→ **TASK PROMPT**
Write out the records that appear below, verbatim and complete, but without pictures.

(Detected change data)
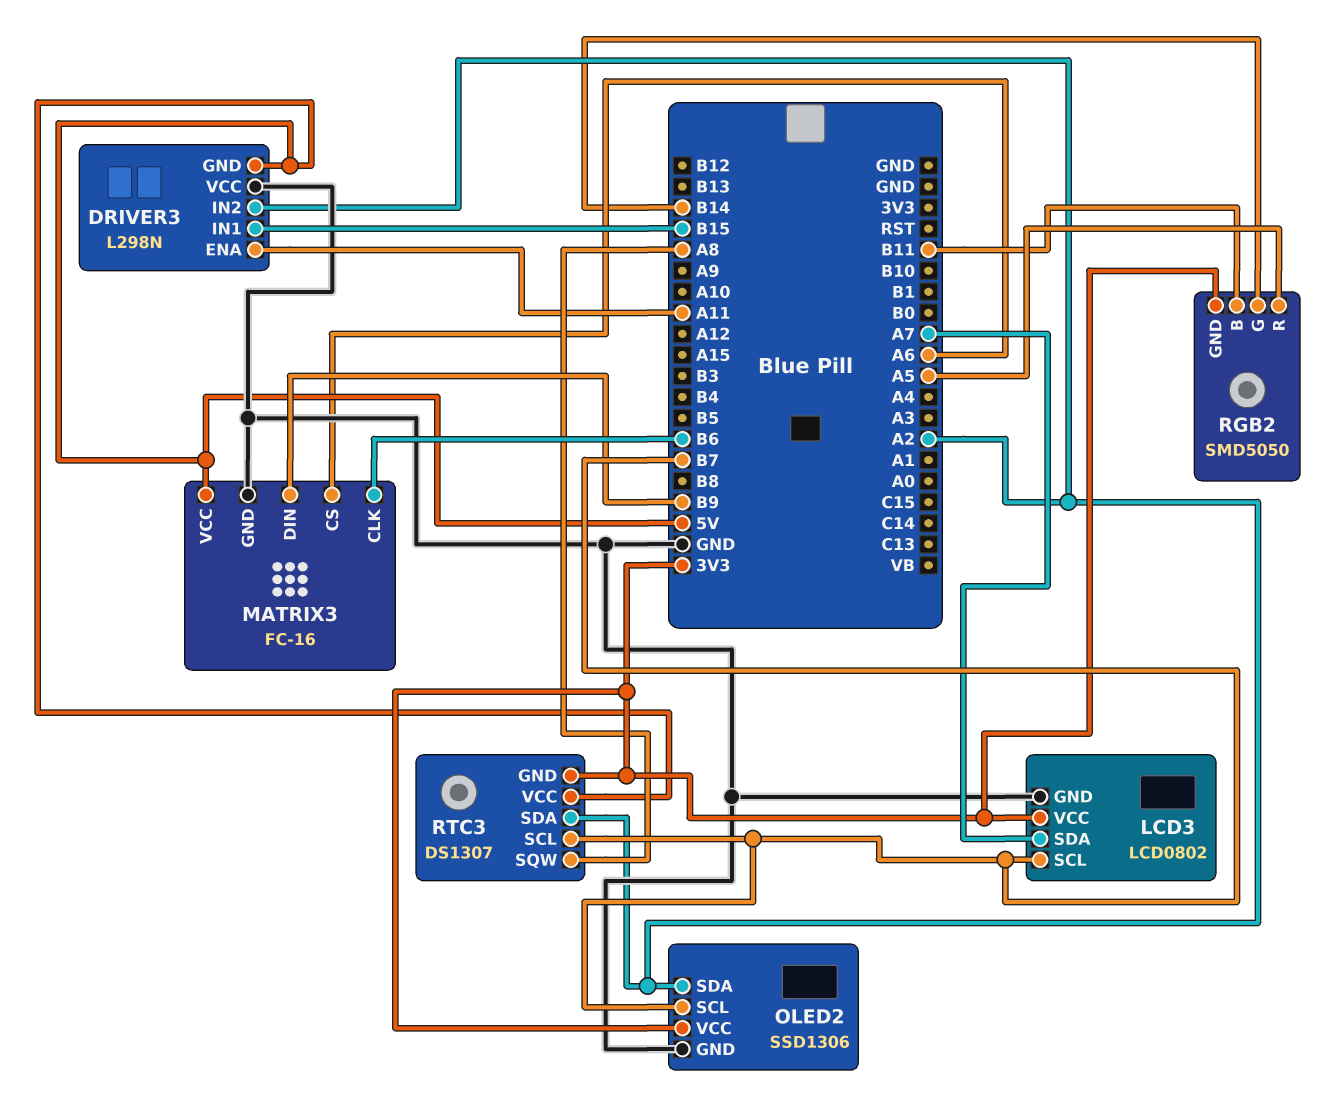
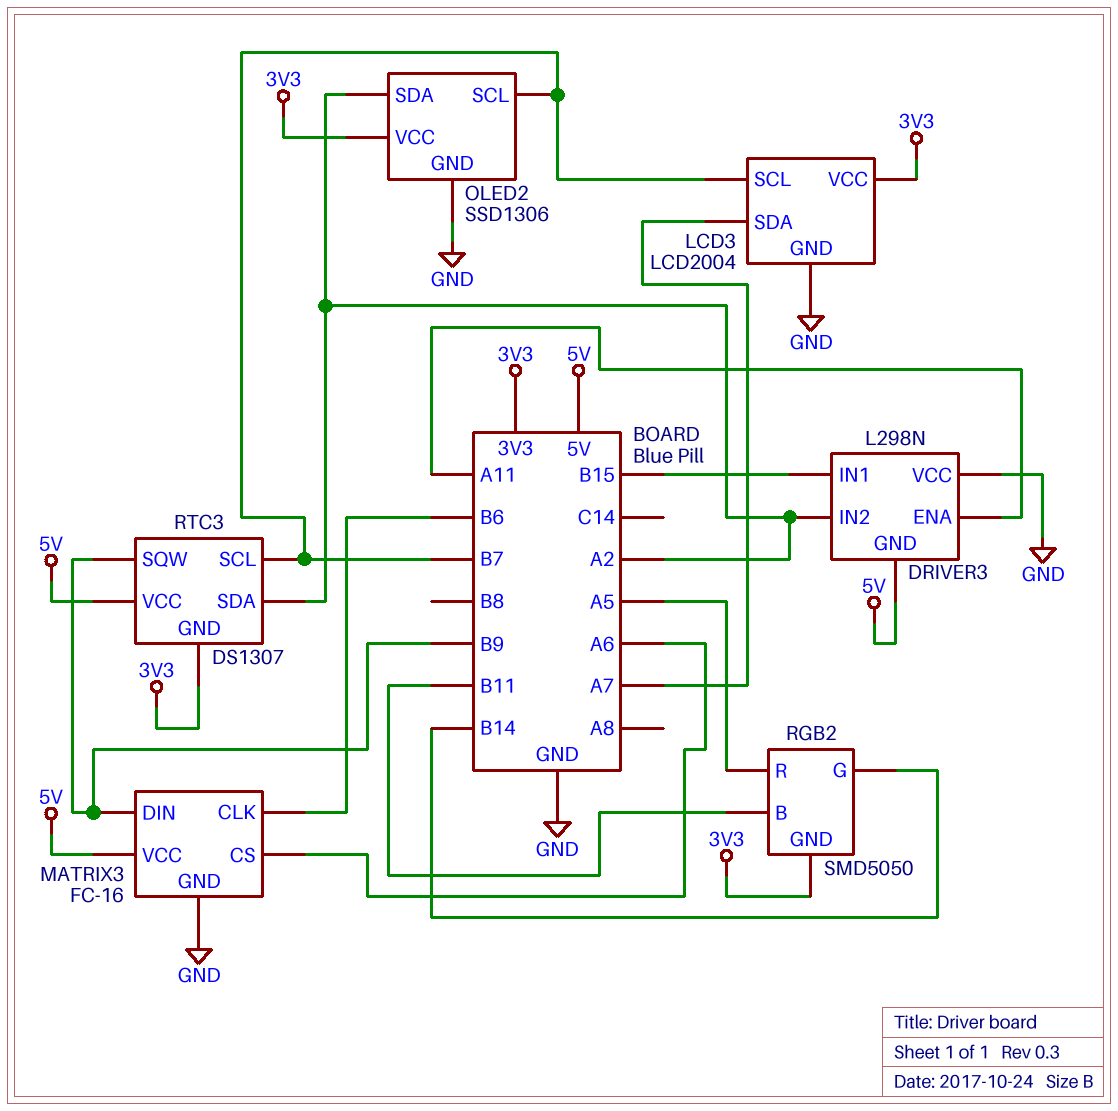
LCD3: LCD0802 -> LCD2004
RTC3 pin SQW: A8 -> B9

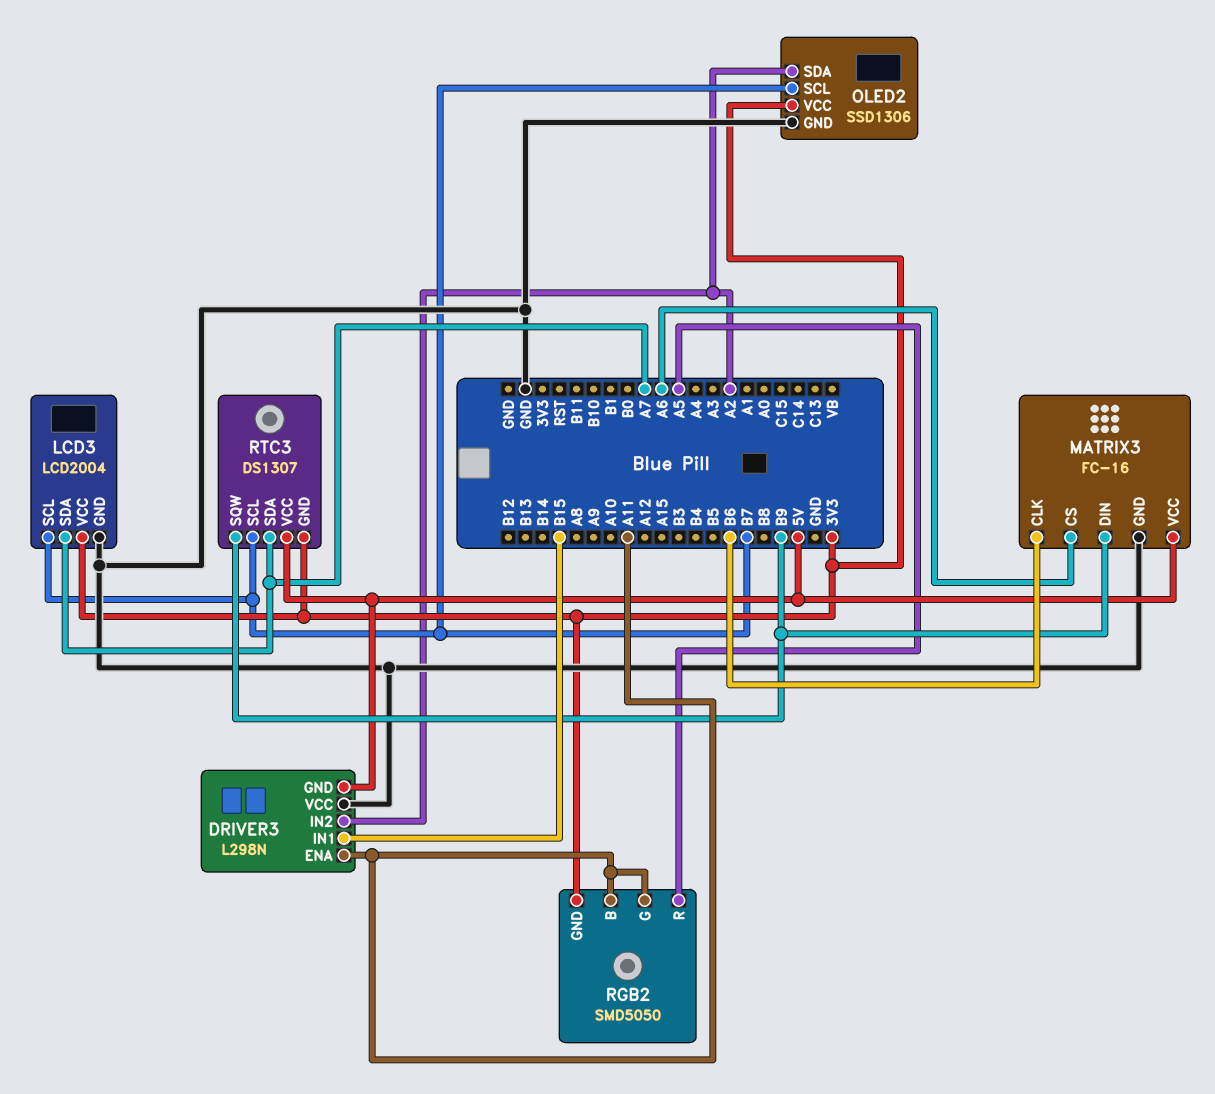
RGB2 pin B: B11 -> A11
RGB2 pin G: B14 -> A11
RTC3 pin SDA: A2 -> A7

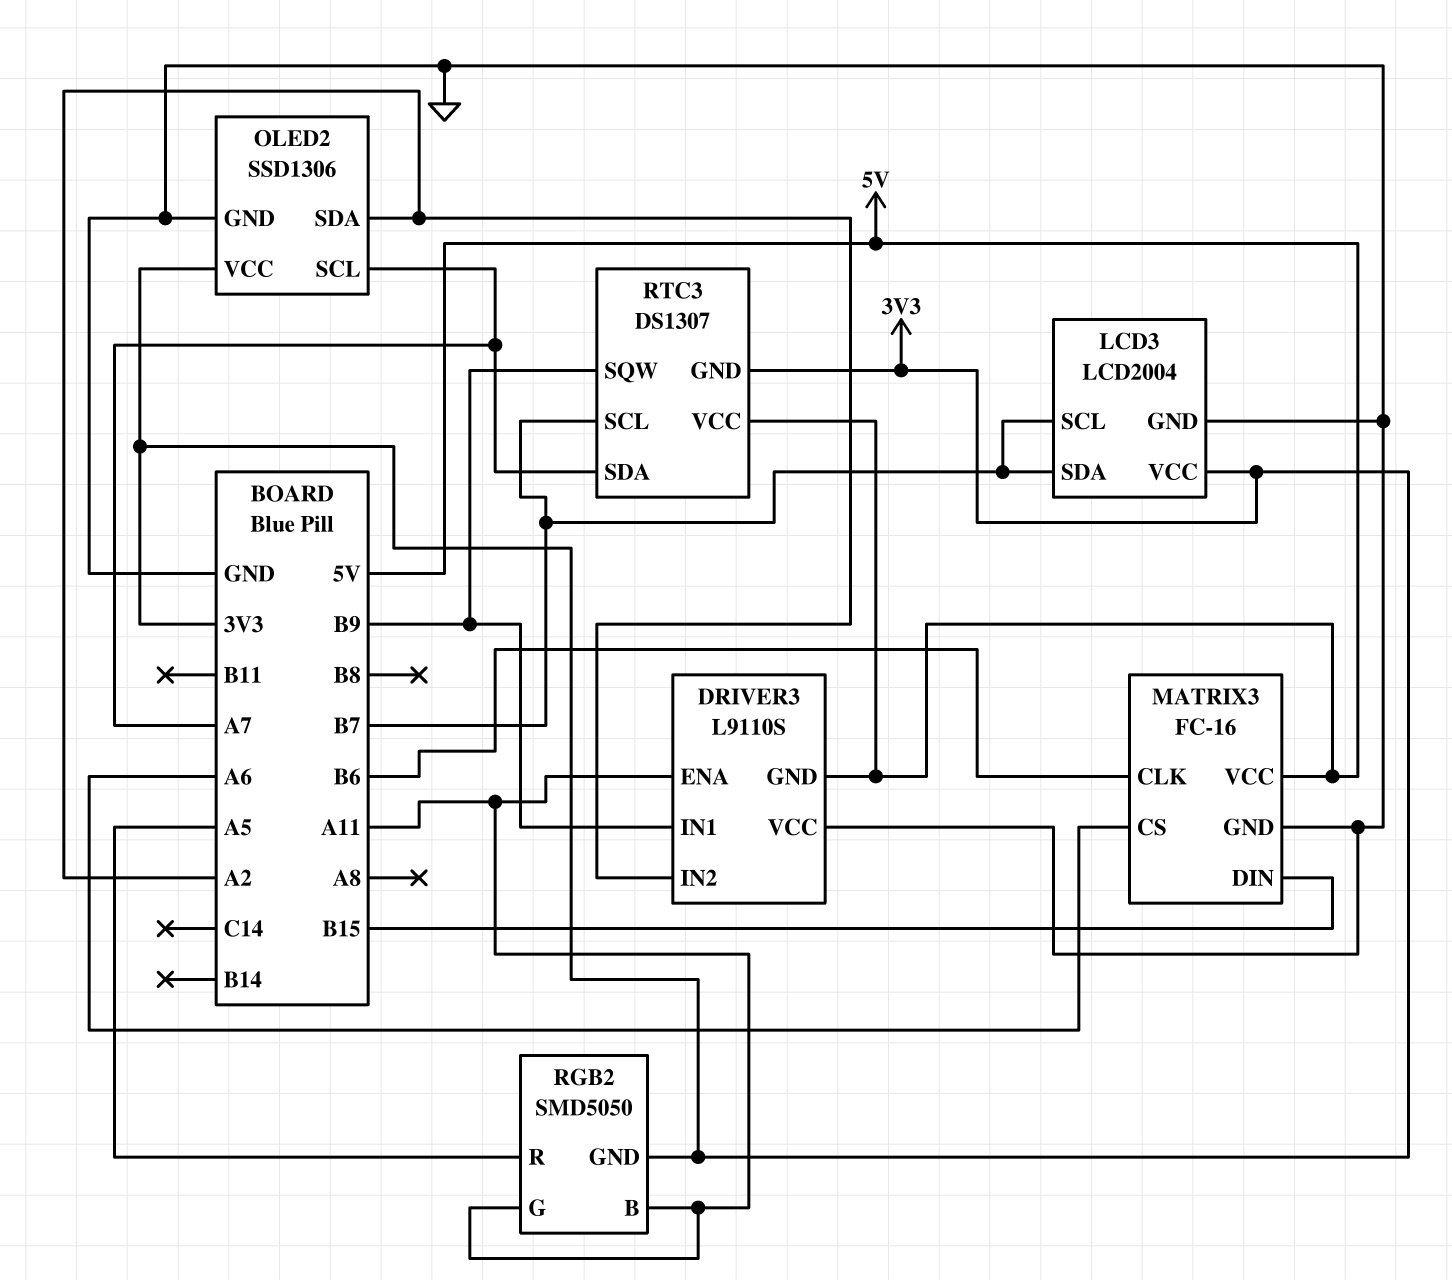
DRIVER3: L298N -> L9110S
DRIVER3 pin IN1: B15 -> B9
LCD3 pin SDA: A7 -> B7
MATRIX3 pin DIN: B9 -> B15
OLED2 pin SCL: B7 -> A7

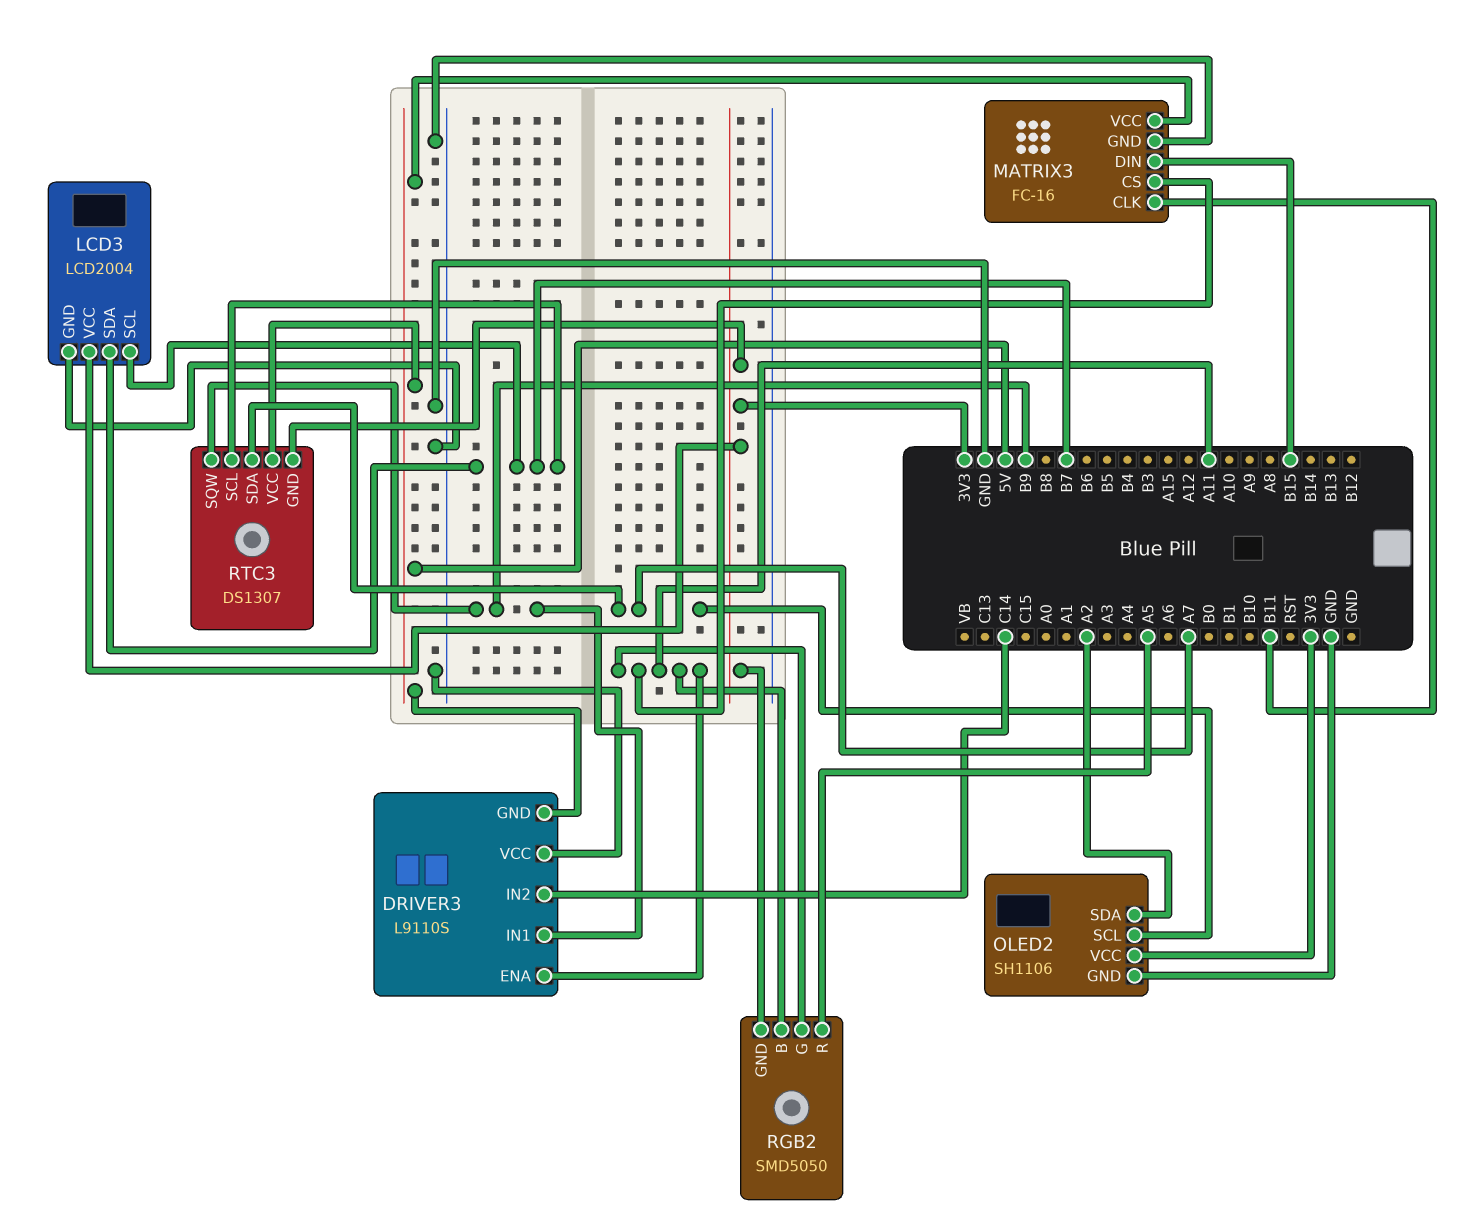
DRIVER3 pin IN2: A2 -> C14
MATRIX3 pin CLK: B6 -> B11
MATRIX3 pin CS: A6 -> A11
OLED2: SSD1306 -> SH1106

→ **RESPONSE TO THE TASK**
LCD3: LCD0802 -> LCD2004
RTC3 pin SQW: A8 -> B9

RGB2 pin B: B11 -> A11
RGB2 pin G: B14 -> A11
RTC3 pin SDA: A2 -> A7

DRIVER3: L298N -> L9110S
DRIVER3 pin IN1: B15 -> B9
LCD3 pin SDA: A7 -> B7
MATRIX3 pin DIN: B9 -> B15
OLED2 pin SCL: B7 -> A7

DRIVER3 pin IN2: A2 -> C14
MATRIX3 pin CLK: B6 -> B11
MATRIX3 pin CS: A6 -> A11
OLED2: SSD1306 -> SH1106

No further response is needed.